Scene edit records
☆ ☆ ☆ ☆ ☆
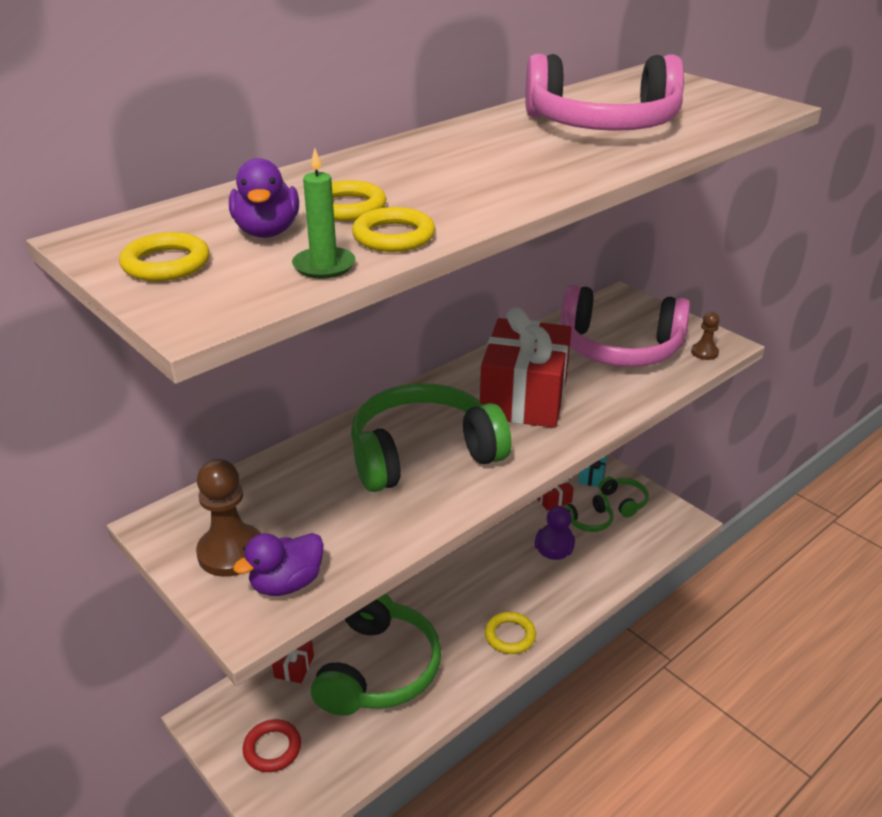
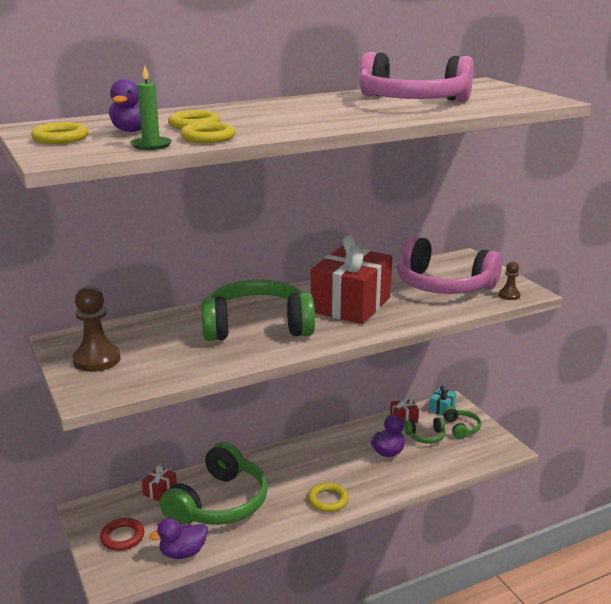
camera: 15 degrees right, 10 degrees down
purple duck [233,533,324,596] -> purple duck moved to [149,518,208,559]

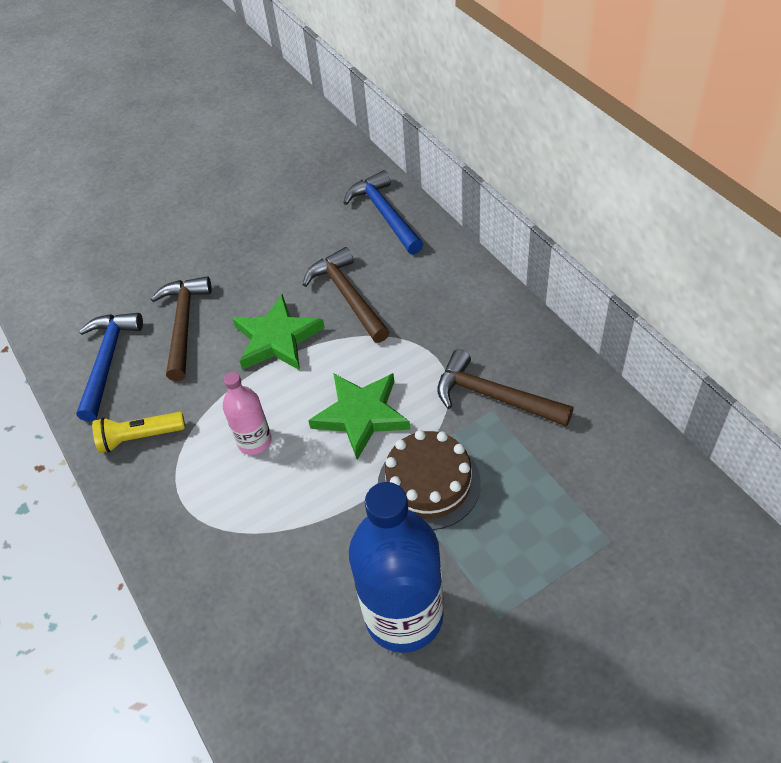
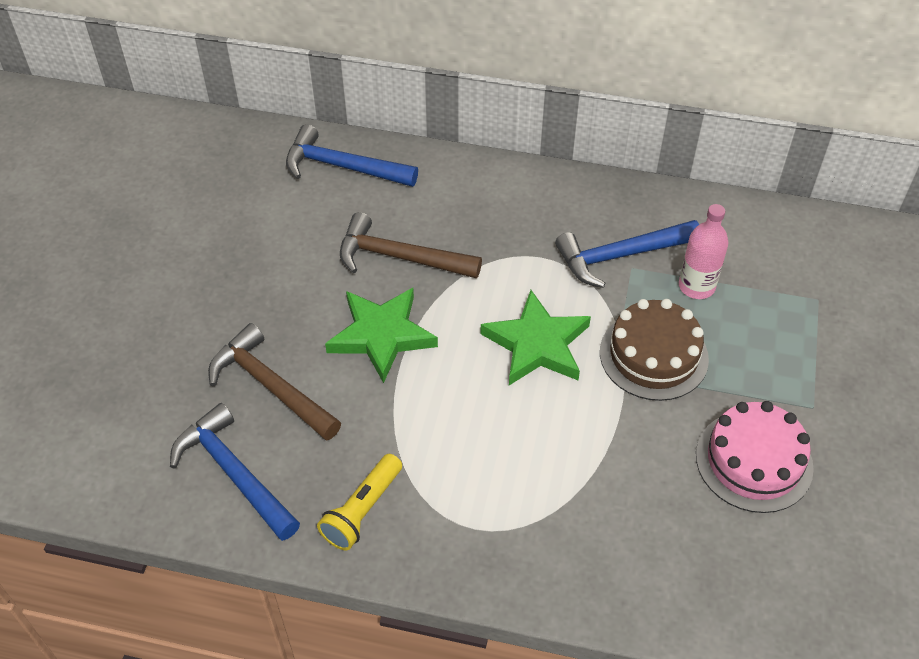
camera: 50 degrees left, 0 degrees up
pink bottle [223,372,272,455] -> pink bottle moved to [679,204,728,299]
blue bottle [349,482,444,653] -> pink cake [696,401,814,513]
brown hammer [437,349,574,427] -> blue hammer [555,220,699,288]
☆ ☆ ☆ ☆ ☆
- [Task directions]: Copy out exactly, with no pictures, the lines of the data from the first one through the line bearing "blue bottle [349,482,444,653]".

- [Response to the task]:
camera: 15 degrees right, 10 degrees down
purple duck [233,533,324,596] -> purple duck moved to [149,518,208,559]

camera: 50 degrees left, 0 degrees up
pink bottle [223,372,272,455] -> pink bottle moved to [679,204,728,299]
blue bottle [349,482,444,653] -> pink cake [696,401,814,513]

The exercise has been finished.